#### [TASK TO COMPLETE]
Pictures stay out; everything else in the listing below is to be restated word for word.

::::::

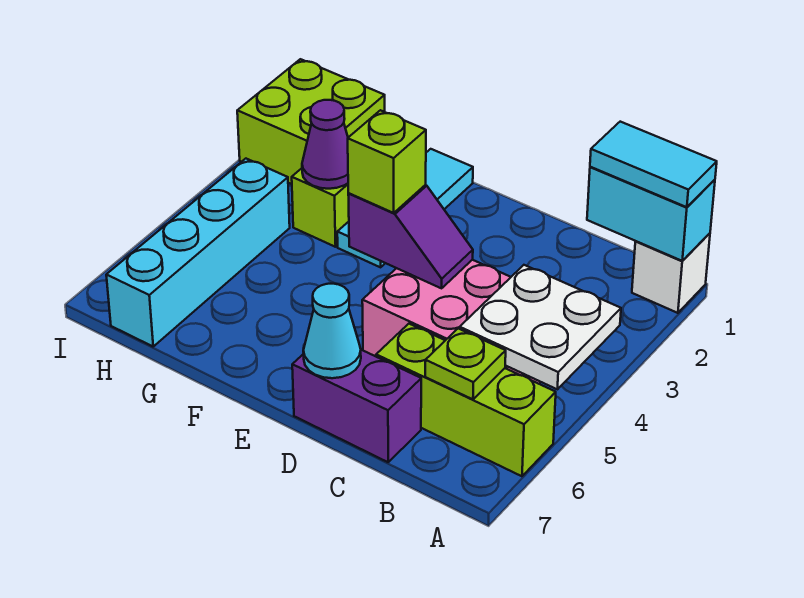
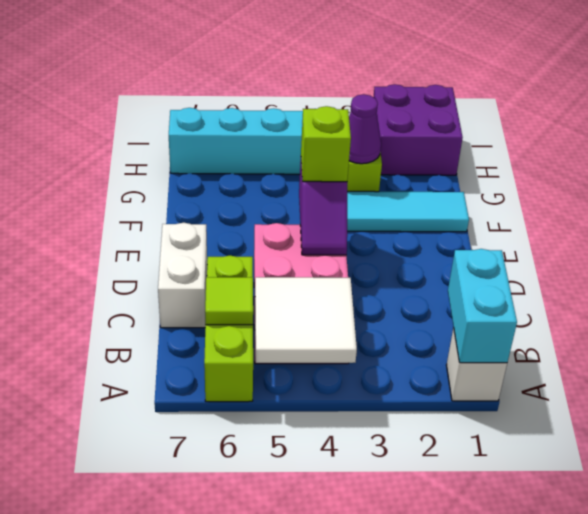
cyan tile A1:B1 level 3 -> none
white plate A4:B5 level 2 -> white tile A4:B5 level 2
lime plate B6 level 2 -> lime tile B6 level 2
purple brick C7:D7 level 1 -> white brick C7:D7 level 1
cyan cone D7 level 2 -> none
lime brick H1:I2 level 1 -> purple brick H1:I2 level 1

::::::

#### [ANSWER TO THE EXERCISE]
cyan tile A1:B1 level 3 -> none
white plate A4:B5 level 2 -> white tile A4:B5 level 2
lime plate B6 level 2 -> lime tile B6 level 2
purple brick C7:D7 level 1 -> white brick C7:D7 level 1
cyan cone D7 level 2 -> none
lime brick H1:I2 level 1 -> purple brick H1:I2 level 1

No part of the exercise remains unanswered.